** Opening Dataset entries block **

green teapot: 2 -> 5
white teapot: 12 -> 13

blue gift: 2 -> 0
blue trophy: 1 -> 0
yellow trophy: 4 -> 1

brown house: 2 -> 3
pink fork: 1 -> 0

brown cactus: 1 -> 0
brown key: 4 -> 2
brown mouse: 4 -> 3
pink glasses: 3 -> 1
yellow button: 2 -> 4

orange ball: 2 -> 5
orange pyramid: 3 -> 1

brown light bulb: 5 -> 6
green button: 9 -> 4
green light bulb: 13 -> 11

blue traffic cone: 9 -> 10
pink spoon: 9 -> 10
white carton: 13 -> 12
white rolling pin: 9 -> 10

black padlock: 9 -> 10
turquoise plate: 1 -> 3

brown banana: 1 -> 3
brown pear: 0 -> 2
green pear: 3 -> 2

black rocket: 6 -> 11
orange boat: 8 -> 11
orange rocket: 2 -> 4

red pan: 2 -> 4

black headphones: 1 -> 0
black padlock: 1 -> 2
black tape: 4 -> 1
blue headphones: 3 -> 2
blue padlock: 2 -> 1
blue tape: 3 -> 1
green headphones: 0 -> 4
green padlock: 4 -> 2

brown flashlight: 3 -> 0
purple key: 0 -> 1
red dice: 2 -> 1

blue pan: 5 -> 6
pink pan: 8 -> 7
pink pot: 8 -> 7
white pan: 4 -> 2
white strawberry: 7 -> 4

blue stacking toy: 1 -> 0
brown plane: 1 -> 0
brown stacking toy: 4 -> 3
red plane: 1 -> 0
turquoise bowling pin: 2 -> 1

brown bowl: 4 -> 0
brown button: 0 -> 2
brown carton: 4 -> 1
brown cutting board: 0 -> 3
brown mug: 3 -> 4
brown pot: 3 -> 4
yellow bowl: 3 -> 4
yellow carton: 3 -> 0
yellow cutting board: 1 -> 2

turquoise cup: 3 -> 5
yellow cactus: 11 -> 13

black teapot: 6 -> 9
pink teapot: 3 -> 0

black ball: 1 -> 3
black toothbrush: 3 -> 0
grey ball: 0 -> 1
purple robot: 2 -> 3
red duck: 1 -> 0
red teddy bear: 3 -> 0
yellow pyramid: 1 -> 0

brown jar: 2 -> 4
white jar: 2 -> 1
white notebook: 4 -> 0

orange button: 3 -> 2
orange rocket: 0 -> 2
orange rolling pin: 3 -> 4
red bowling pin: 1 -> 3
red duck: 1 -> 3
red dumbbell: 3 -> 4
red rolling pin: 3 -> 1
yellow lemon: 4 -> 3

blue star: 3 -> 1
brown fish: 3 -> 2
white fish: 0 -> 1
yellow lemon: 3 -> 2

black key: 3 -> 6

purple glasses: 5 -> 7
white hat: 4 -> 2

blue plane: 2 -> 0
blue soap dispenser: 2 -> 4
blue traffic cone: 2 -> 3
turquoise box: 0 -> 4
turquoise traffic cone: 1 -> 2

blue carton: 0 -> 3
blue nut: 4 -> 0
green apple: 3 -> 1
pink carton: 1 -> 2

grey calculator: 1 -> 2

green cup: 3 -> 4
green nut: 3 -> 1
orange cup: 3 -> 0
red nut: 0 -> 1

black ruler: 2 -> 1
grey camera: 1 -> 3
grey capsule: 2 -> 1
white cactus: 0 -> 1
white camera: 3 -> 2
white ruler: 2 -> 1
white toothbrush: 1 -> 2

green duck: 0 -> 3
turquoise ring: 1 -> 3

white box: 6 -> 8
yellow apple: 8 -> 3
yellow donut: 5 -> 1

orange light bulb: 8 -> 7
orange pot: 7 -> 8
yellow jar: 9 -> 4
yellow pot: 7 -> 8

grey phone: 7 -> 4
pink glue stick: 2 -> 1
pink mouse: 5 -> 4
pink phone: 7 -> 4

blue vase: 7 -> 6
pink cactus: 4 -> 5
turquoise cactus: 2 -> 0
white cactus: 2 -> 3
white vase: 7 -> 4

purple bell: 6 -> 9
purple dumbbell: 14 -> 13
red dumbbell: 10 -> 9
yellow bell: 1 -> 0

** Closing Dataset entries block **

### Aim of the exercise
Give back each entry exactly as it was written.

### Solution for this task
green teapot: 2 -> 5
white teapot: 12 -> 13

blue gift: 2 -> 0
blue trophy: 1 -> 0
yellow trophy: 4 -> 1

brown house: 2 -> 3
pink fork: 1 -> 0

brown cactus: 1 -> 0
brown key: 4 -> 2
brown mouse: 4 -> 3
pink glasses: 3 -> 1
yellow button: 2 -> 4

orange ball: 2 -> 5
orange pyramid: 3 -> 1

brown light bulb: 5 -> 6
green button: 9 -> 4
green light bulb: 13 -> 11

blue traffic cone: 9 -> 10
pink spoon: 9 -> 10
white carton: 13 -> 12
white rolling pin: 9 -> 10

black padlock: 9 -> 10
turquoise plate: 1 -> 3

brown banana: 1 -> 3
brown pear: 0 -> 2
green pear: 3 -> 2

black rocket: 6 -> 11
orange boat: 8 -> 11
orange rocket: 2 -> 4

red pan: 2 -> 4

black headphones: 1 -> 0
black padlock: 1 -> 2
black tape: 4 -> 1
blue headphones: 3 -> 2
blue padlock: 2 -> 1
blue tape: 3 -> 1
green headphones: 0 -> 4
green padlock: 4 -> 2

brown flashlight: 3 -> 0
purple key: 0 -> 1
red dice: 2 -> 1

blue pan: 5 -> 6
pink pan: 8 -> 7
pink pot: 8 -> 7
white pan: 4 -> 2
white strawberry: 7 -> 4

blue stacking toy: 1 -> 0
brown plane: 1 -> 0
brown stacking toy: 4 -> 3
red plane: 1 -> 0
turquoise bowling pin: 2 -> 1

brown bowl: 4 -> 0
brown button: 0 -> 2
brown carton: 4 -> 1
brown cutting board: 0 -> 3
brown mug: 3 -> 4
brown pot: 3 -> 4
yellow bowl: 3 -> 4
yellow carton: 3 -> 0
yellow cutting board: 1 -> 2

turquoise cup: 3 -> 5
yellow cactus: 11 -> 13

black teapot: 6 -> 9
pink teapot: 3 -> 0

black ball: 1 -> 3
black toothbrush: 3 -> 0
grey ball: 0 -> 1
purple robot: 2 -> 3
red duck: 1 -> 0
red teddy bear: 3 -> 0
yellow pyramid: 1 -> 0

brown jar: 2 -> 4
white jar: 2 -> 1
white notebook: 4 -> 0

orange button: 3 -> 2
orange rocket: 0 -> 2
orange rolling pin: 3 -> 4
red bowling pin: 1 -> 3
red duck: 1 -> 3
red dumbbell: 3 -> 4
red rolling pin: 3 -> 1
yellow lemon: 4 -> 3

blue star: 3 -> 1
brown fish: 3 -> 2
white fish: 0 -> 1
yellow lemon: 3 -> 2

black key: 3 -> 6

purple glasses: 5 -> 7
white hat: 4 -> 2

blue plane: 2 -> 0
blue soap dispenser: 2 -> 4
blue traffic cone: 2 -> 3
turquoise box: 0 -> 4
turquoise traffic cone: 1 -> 2

blue carton: 0 -> 3
blue nut: 4 -> 0
green apple: 3 -> 1
pink carton: 1 -> 2

grey calculator: 1 -> 2

green cup: 3 -> 4
green nut: 3 -> 1
orange cup: 3 -> 0
red nut: 0 -> 1

black ruler: 2 -> 1
grey camera: 1 -> 3
grey capsule: 2 -> 1
white cactus: 0 -> 1
white camera: 3 -> 2
white ruler: 2 -> 1
white toothbrush: 1 -> 2

green duck: 0 -> 3
turquoise ring: 1 -> 3

white box: 6 -> 8
yellow apple: 8 -> 3
yellow donut: 5 -> 1

orange light bulb: 8 -> 7
orange pot: 7 -> 8
yellow jar: 9 -> 4
yellow pot: 7 -> 8

grey phone: 7 -> 4
pink glue stick: 2 -> 1
pink mouse: 5 -> 4
pink phone: 7 -> 4

blue vase: 7 -> 6
pink cactus: 4 -> 5
turquoise cactus: 2 -> 0
white cactus: 2 -> 3
white vase: 7 -> 4

purple bell: 6 -> 9
purple dumbbell: 14 -> 13
red dumbbell: 10 -> 9
yellow bell: 1 -> 0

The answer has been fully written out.